Top of Supplied information

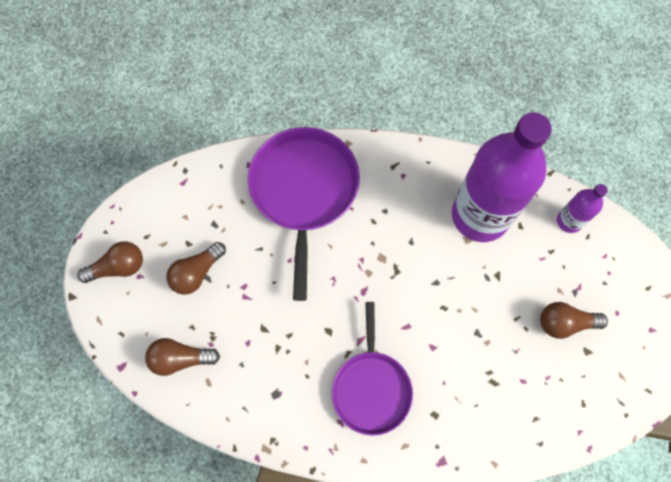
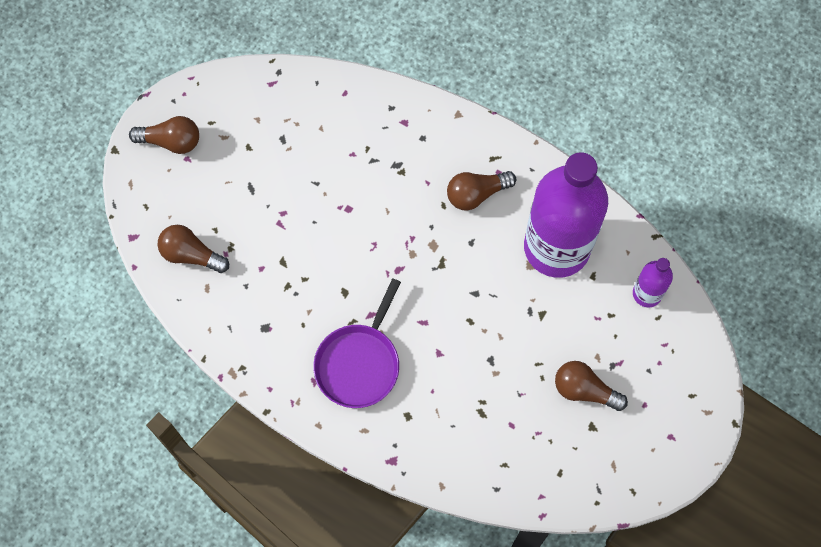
camera: 25 degrees right, 0 degrees up
(197, 273) = (243, 180): brown light bulb -> brown light bulb (476, 194)
(304, 191) = (388, 144): purple pan -> none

Bottom of Supplied information

> Activity
Your answer should reproduce every line of the data verbatim and include no images.

> Answer to this task
camera: 25 degrees right, 0 degrees up
(197, 273) = (243, 180): brown light bulb -> brown light bulb (476, 194)
(304, 191) = (388, 144): purple pan -> none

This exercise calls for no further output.